■ **Exercise objective**
With pictures omitted, restate the data word for word.

■ **Information**
============
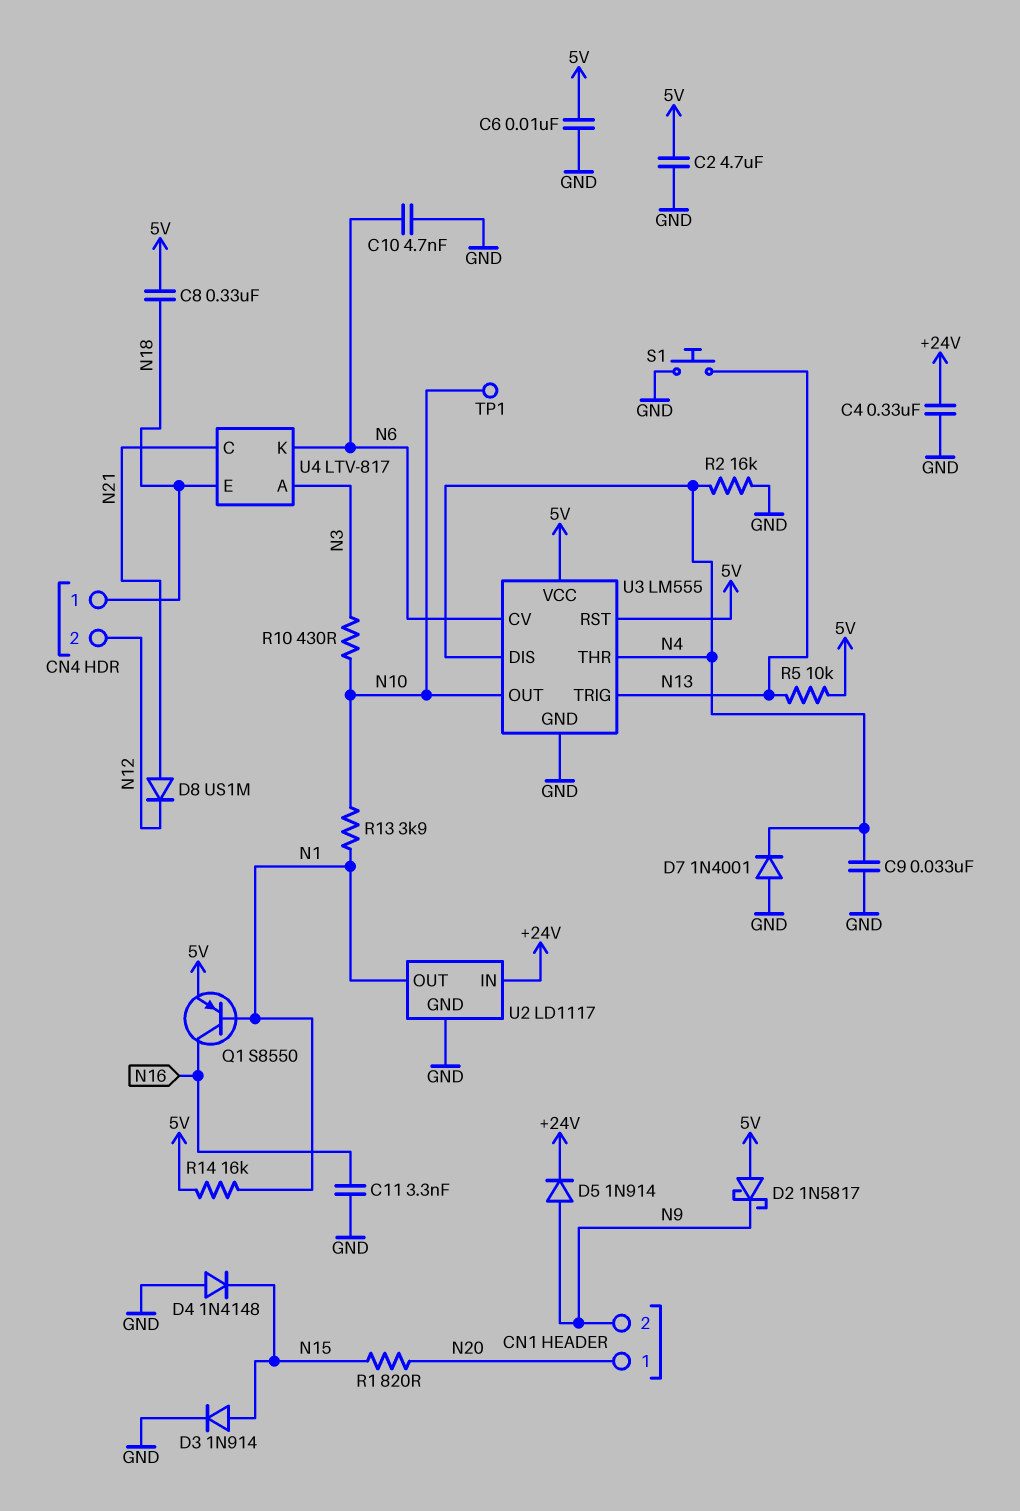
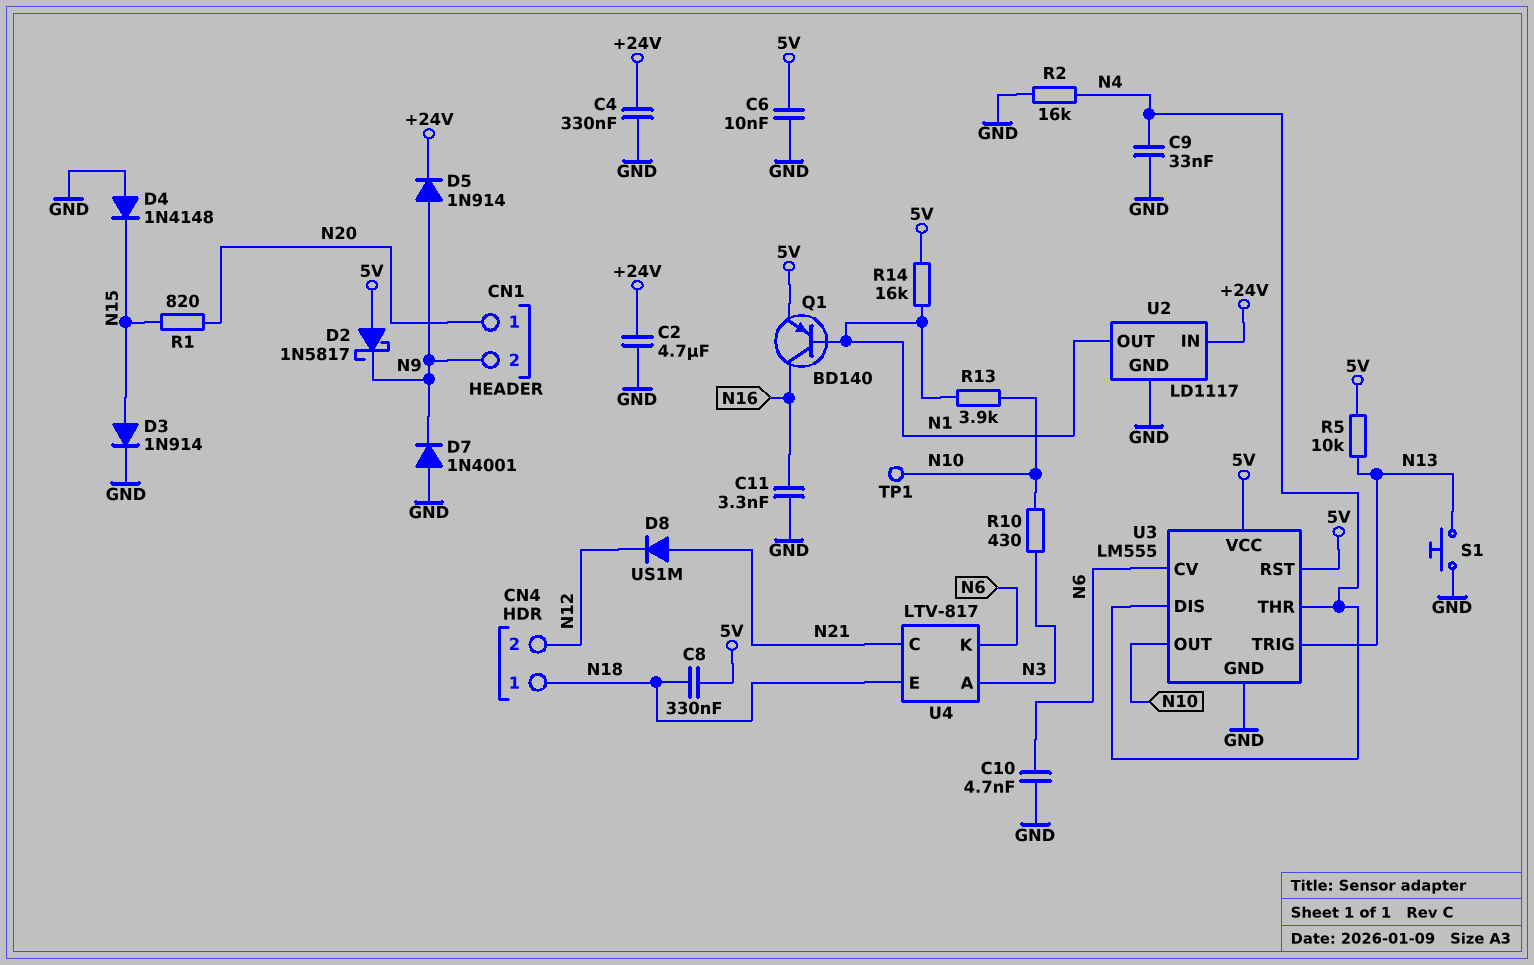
C2: 4.7uF (5V, GND) -> 4.7uF (+24V, GND)
D7: diode 1N4001 (A GND, K N4) -> diode 1N4001 (A GND, K N9)
Q1: PNP S8550 (B N1, C N16, E 5V) -> PNP BD140 (B N1, C N16, E 5V)

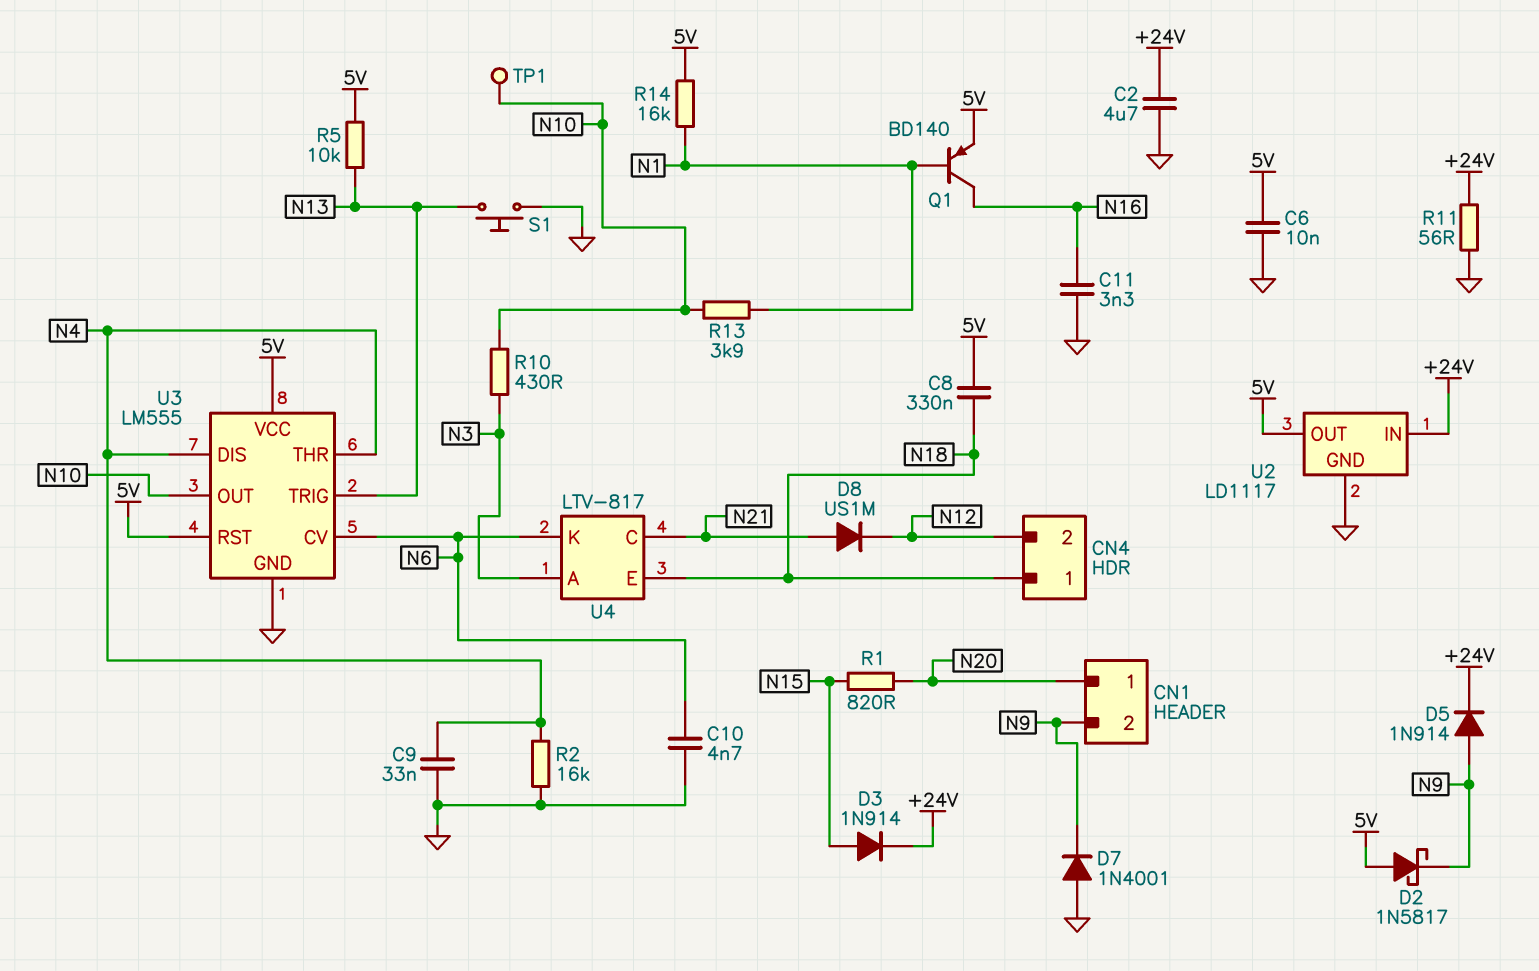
C4: 330nF (+24V, GND) -> none
D3: diode 1N914 (A N15, K GND) -> diode 1N914 (A N15, K +24V)
D4: diode 1N4148 (A GND, K N15) -> none
R11: none -> 56 (+24V, GND)
U2 pin OUT: N1 -> 5V

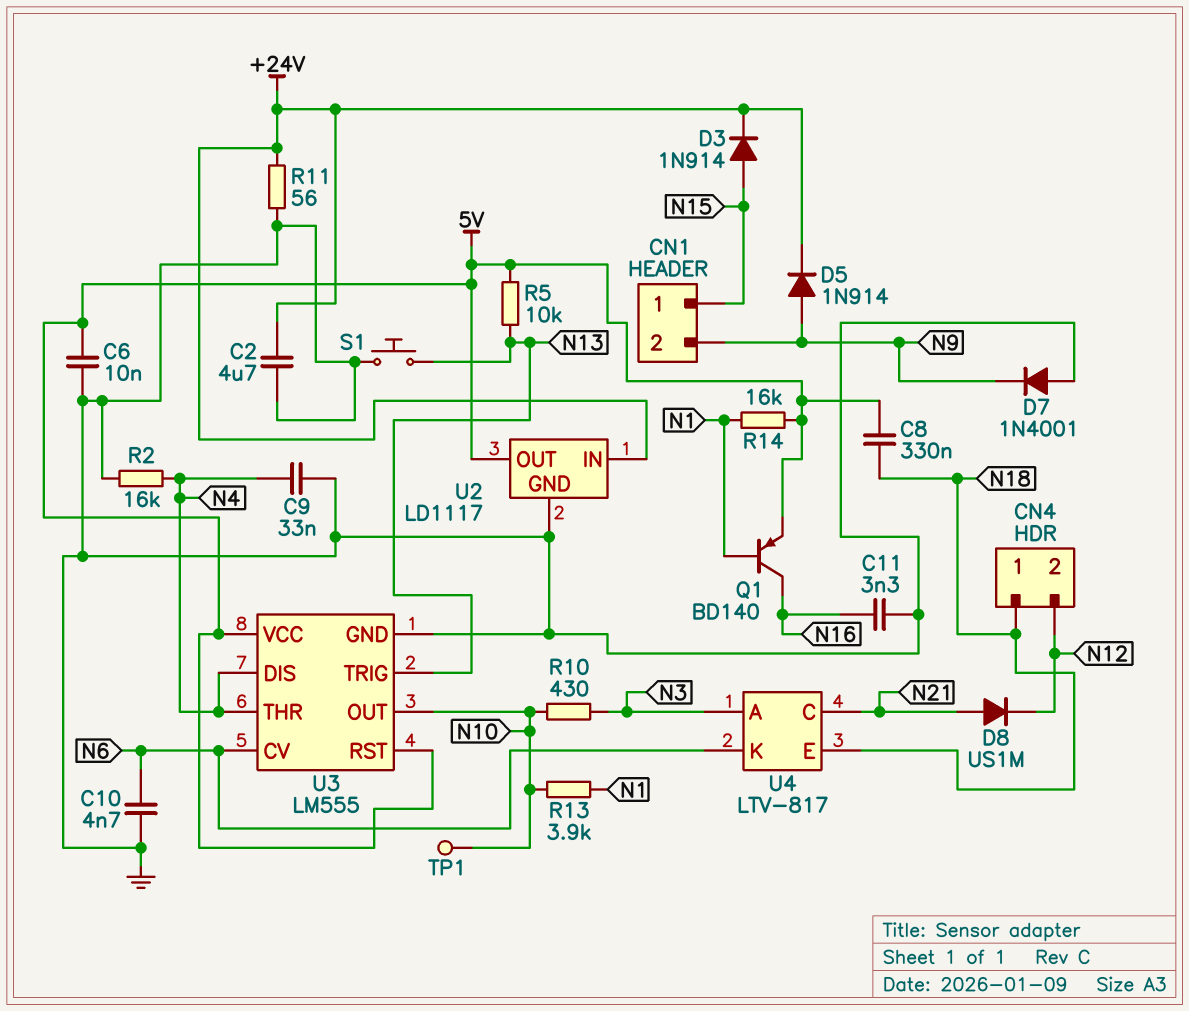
CN1 pin 1: N20 -> N15
D2: schottky 1N5817 (A 5V, K N9) -> none
R1: 820 (N15, N20) -> none

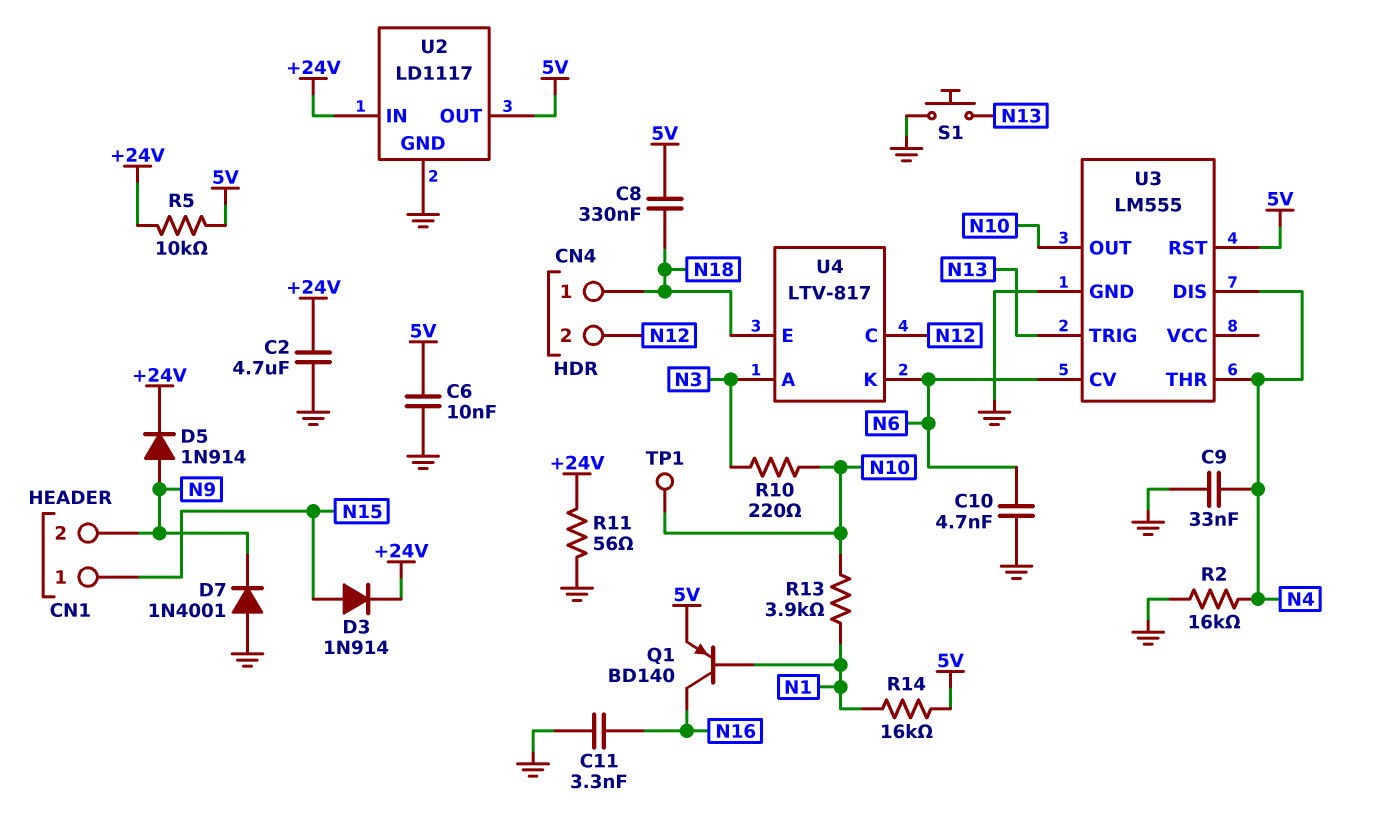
D8: diode US1M (A N21, K N12) -> none
R5: 10k (5V, N13) -> 10k (+24V, 5V)
R10: 430 (N3, N10) -> 220 (N3, N10)
U3 pin VCC: 5V -> none
U4 pin C: N21 -> N12

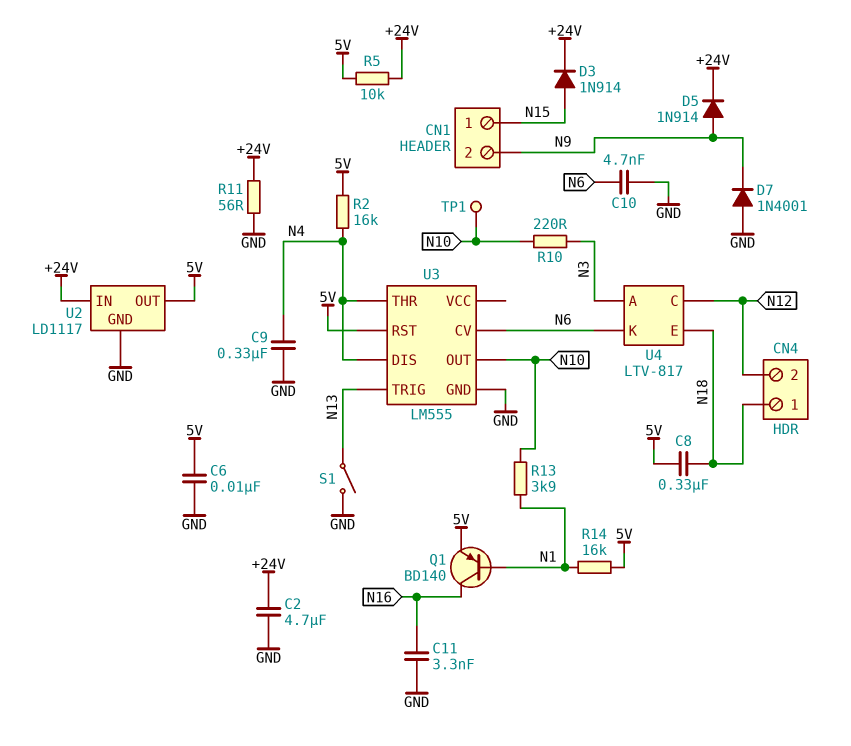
C9: 33nF (GND, N4) -> 330nF (GND, N4)
R2: 16k (GND, N4) -> 16k (5V, N4)
S1: button (GND, N13) -> switch (GND, N13)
============
■ **Solved exercise**
C2: 4.7uF (5V, GND) -> 4.7uF (+24V, GND)
D7: diode 1N4001 (A GND, K N4) -> diode 1N4001 (A GND, K N9)
Q1: PNP S8550 (B N1, C N16, E 5V) -> PNP BD140 (B N1, C N16, E 5V)

C4: 330nF (+24V, GND) -> none
D3: diode 1N914 (A N15, K GND) -> diode 1N914 (A N15, K +24V)
D4: diode 1N4148 (A GND, K N15) -> none
R11: none -> 56 (+24V, GND)
U2 pin OUT: N1 -> 5V

CN1 pin 1: N20 -> N15
D2: schottky 1N5817 (A 5V, K N9) -> none
R1: 820 (N15, N20) -> none

D8: diode US1M (A N21, K N12) -> none
R5: 10k (5V, N13) -> 10k (+24V, 5V)
R10: 430 (N3, N10) -> 220 (N3, N10)
U3 pin VCC: 5V -> none
U4 pin C: N21 -> N12

C9: 33nF (GND, N4) -> 330nF (GND, N4)
R2: 16k (GND, N4) -> 16k (5V, N4)
S1: button (GND, N13) -> switch (GND, N13)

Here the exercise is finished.